GOAL — Could you copy out the lines of the records below, from the line with "gray circle: moved 15 px left, 29 px down" through the line with "brown L-shape: moved 16", keeping both end lines and leaving out the pictures?

SUPPLIED RECORDS —
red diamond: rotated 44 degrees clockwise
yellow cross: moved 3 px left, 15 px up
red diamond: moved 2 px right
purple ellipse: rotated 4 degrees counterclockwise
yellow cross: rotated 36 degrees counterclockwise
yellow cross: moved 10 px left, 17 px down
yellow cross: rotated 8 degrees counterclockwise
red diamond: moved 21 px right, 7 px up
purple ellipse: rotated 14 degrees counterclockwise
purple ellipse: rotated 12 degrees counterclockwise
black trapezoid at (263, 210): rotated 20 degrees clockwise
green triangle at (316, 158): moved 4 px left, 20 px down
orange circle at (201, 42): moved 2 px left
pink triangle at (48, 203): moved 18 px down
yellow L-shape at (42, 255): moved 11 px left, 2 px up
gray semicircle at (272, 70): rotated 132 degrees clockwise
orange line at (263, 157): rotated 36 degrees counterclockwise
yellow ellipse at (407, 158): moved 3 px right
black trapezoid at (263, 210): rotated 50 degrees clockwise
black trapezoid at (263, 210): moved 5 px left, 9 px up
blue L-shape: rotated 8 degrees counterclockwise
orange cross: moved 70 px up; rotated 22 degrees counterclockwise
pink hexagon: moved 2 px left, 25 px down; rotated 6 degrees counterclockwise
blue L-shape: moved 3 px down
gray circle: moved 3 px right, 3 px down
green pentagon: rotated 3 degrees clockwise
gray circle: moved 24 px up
* * *
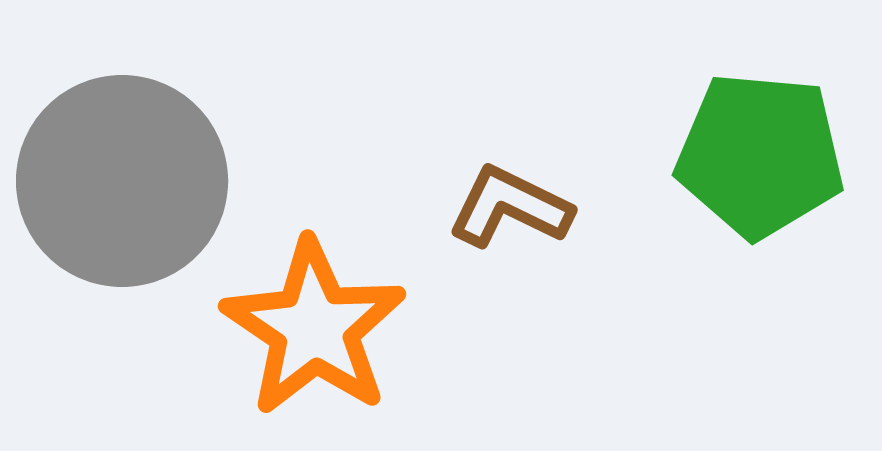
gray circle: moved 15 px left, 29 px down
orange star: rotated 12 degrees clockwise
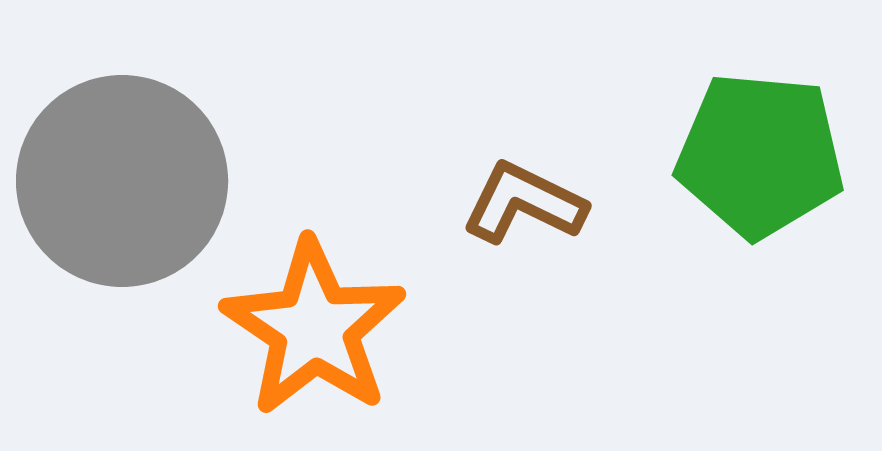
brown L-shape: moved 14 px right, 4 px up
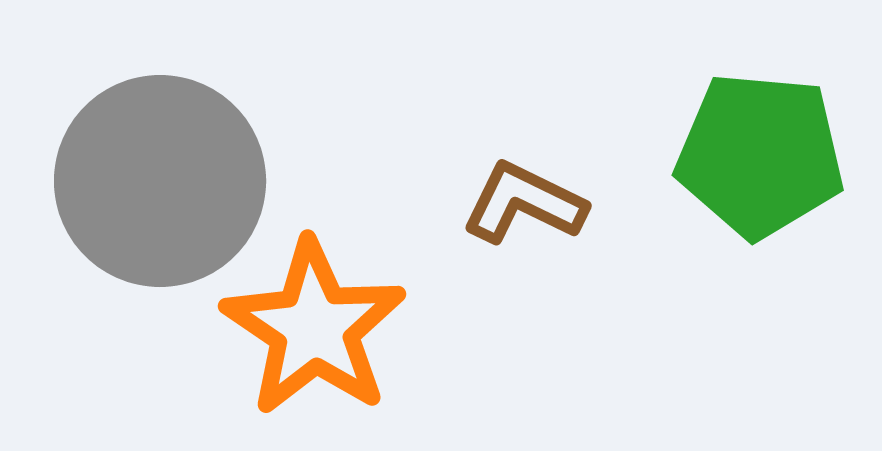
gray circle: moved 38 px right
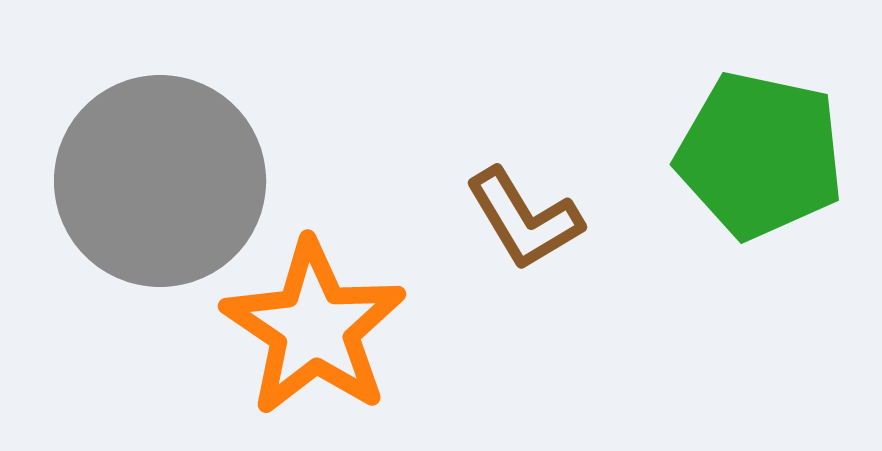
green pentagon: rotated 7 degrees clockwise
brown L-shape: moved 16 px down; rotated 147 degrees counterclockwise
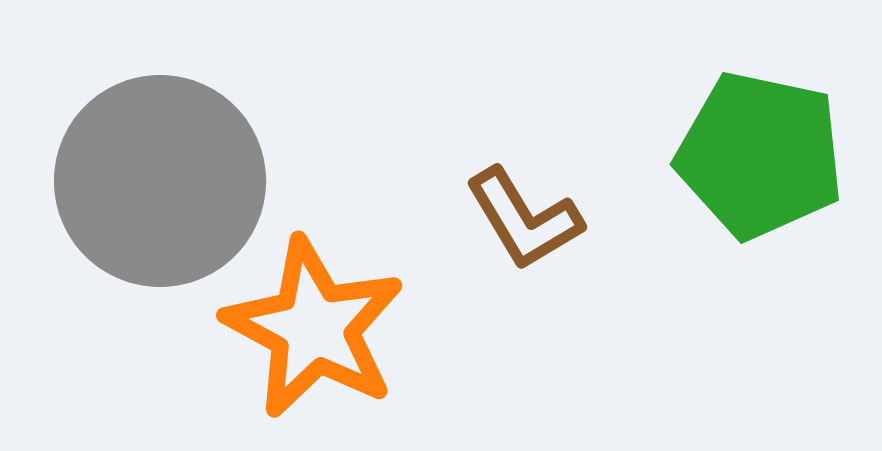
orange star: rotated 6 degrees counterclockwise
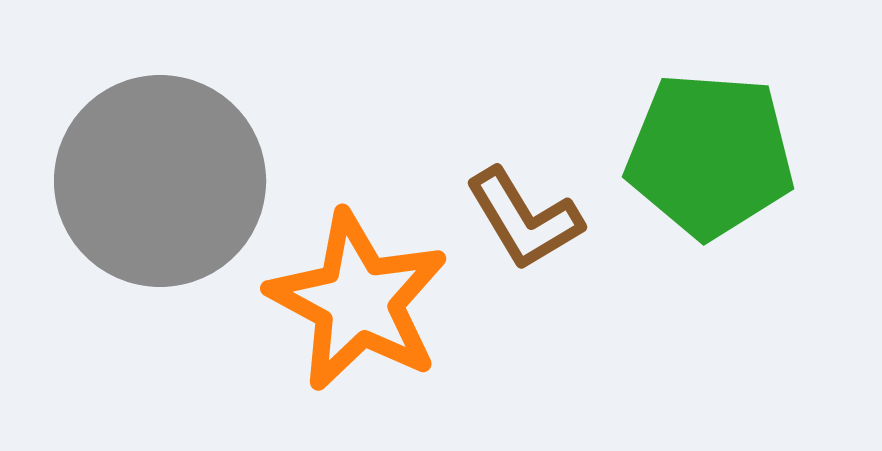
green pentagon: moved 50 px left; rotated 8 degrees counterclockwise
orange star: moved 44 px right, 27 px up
==
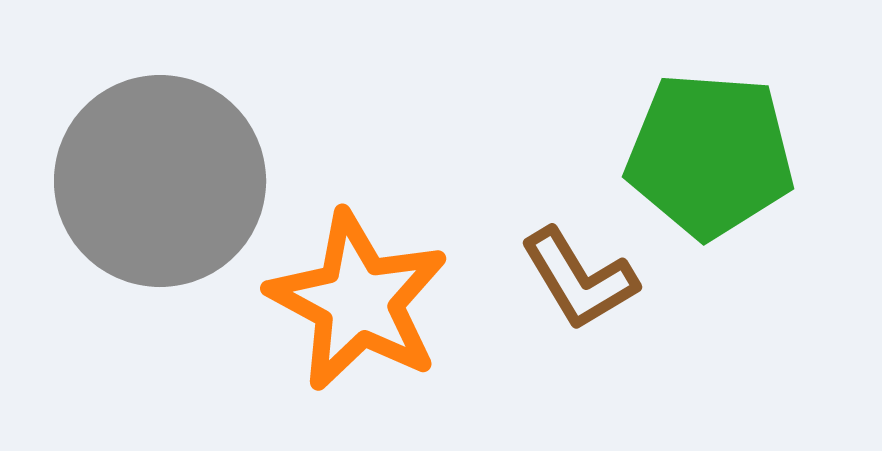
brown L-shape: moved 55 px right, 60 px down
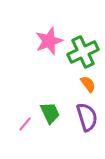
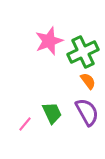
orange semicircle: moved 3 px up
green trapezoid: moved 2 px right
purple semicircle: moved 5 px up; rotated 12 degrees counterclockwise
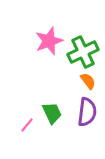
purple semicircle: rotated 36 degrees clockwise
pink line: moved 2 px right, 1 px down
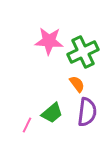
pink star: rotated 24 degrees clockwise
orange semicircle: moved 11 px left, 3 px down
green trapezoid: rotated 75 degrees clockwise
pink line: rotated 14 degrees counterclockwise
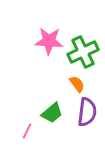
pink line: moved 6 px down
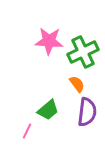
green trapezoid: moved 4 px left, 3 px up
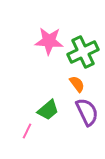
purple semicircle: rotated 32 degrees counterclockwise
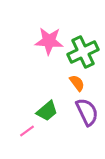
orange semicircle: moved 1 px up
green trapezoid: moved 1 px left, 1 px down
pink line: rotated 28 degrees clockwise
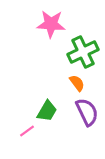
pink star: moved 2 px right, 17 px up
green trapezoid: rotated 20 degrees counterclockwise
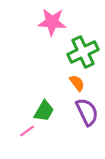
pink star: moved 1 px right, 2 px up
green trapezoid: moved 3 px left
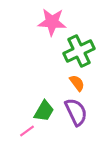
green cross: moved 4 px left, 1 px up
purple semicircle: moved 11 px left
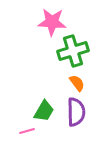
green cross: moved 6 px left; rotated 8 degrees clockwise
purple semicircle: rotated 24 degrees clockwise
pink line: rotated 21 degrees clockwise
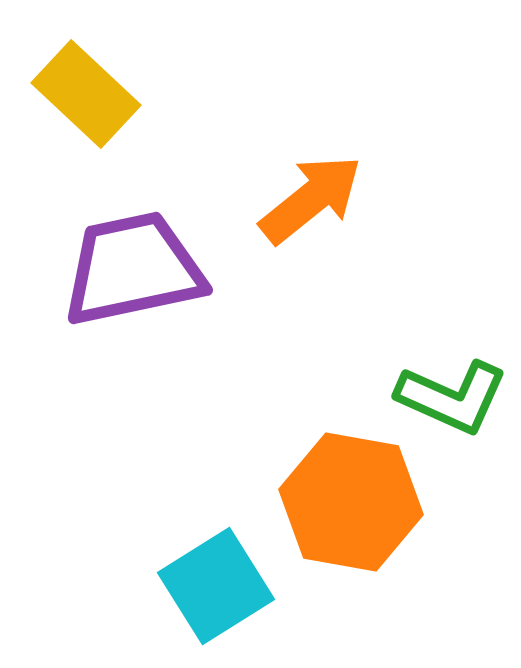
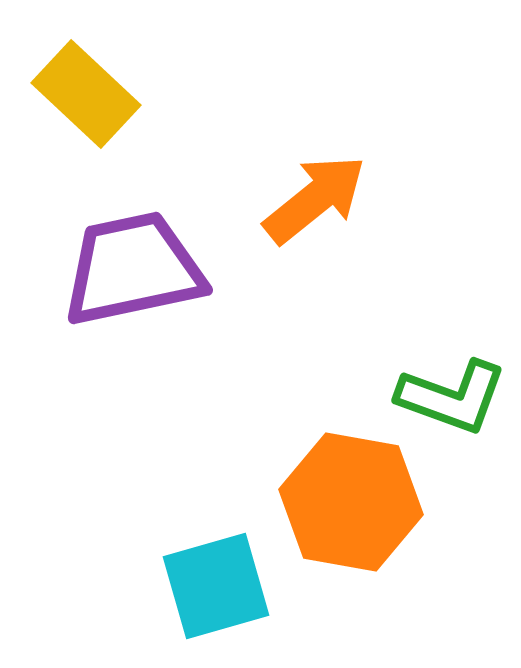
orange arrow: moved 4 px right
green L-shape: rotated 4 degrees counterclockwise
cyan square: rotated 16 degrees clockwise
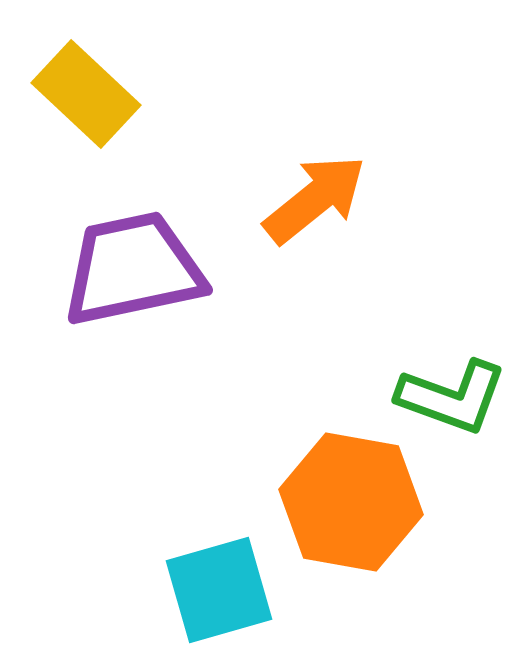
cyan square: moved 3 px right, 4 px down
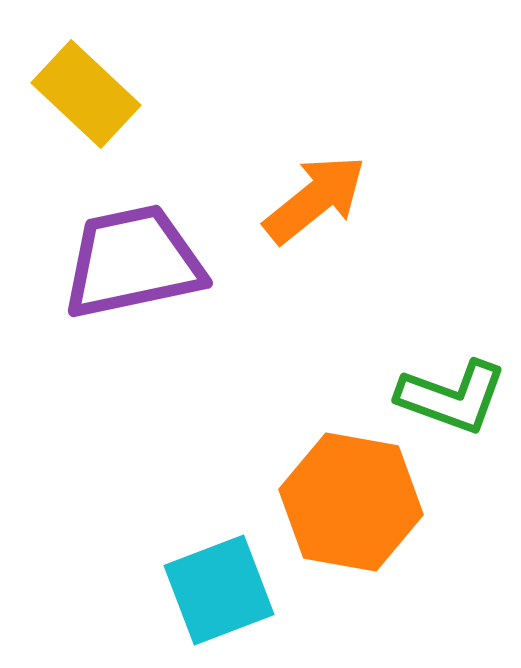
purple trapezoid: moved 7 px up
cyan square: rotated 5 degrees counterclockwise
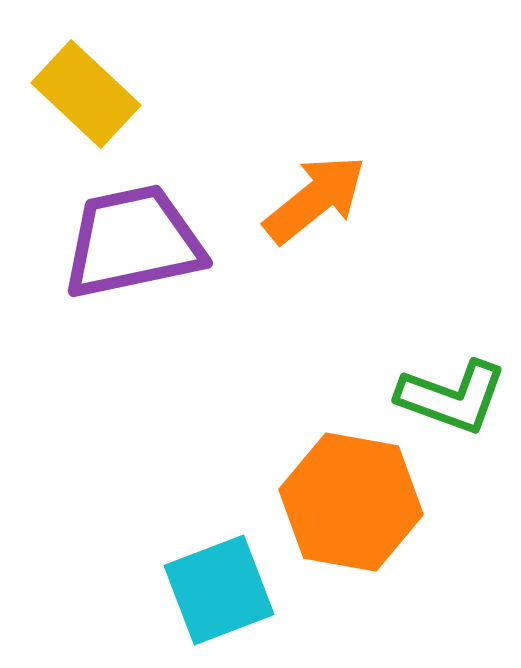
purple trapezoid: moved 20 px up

TASK RESPONSE —
gray circle: moved 15 px left, 29 px down
orange star: rotated 12 degrees clockwise
brown L-shape: moved 14 px right, 4 px up
gray circle: moved 38 px right
green pentagon: rotated 7 degrees clockwise
brown L-shape: moved 16 px down; rotated 147 degrees counterclockwise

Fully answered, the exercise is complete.